** Given information **

****

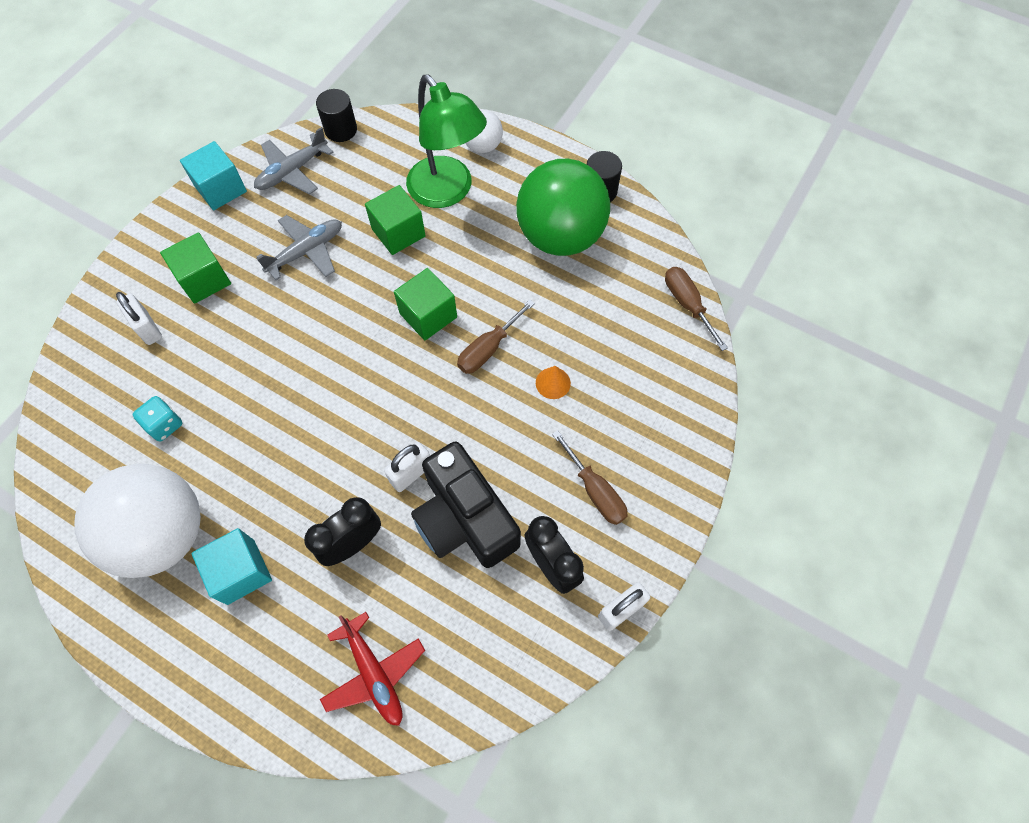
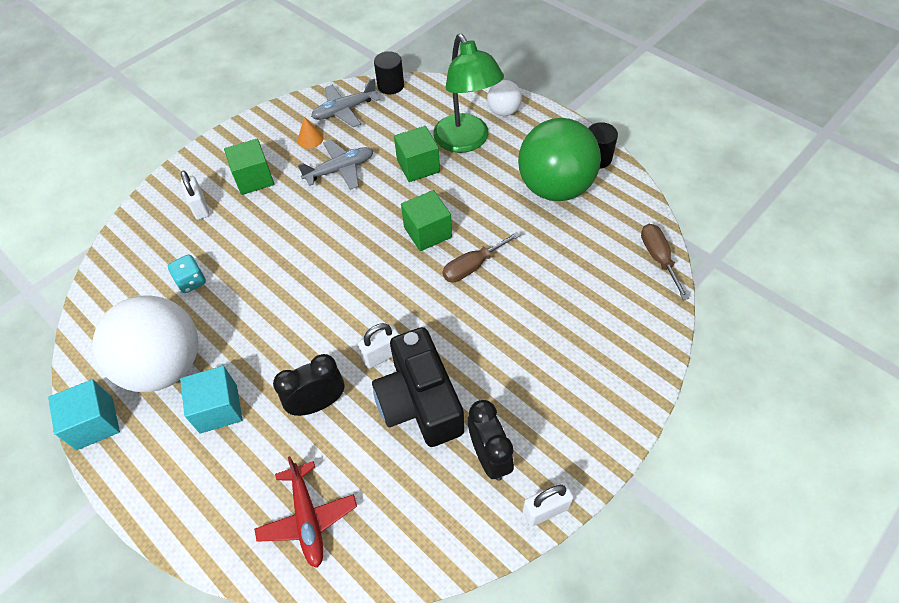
camera: 15 degrees right, 10 degrees down
(221, 189) = (285, 115): turquoise cube -> turquoise cube (95, 423)
(553, 383) = (523, 303): orange cone -> orange cone (310, 139)
(595, 491) = (542, 400): brown screwdriver -> none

****

Reproduce the whole listing above word for word, but not its pictures.

** Exercise output **
camera: 15 degrees right, 10 degrees down
(221, 189) = (285, 115): turquoise cube -> turquoise cube (95, 423)
(553, 383) = (523, 303): orange cone -> orange cone (310, 139)
(595, 491) = (542, 400): brown screwdriver -> none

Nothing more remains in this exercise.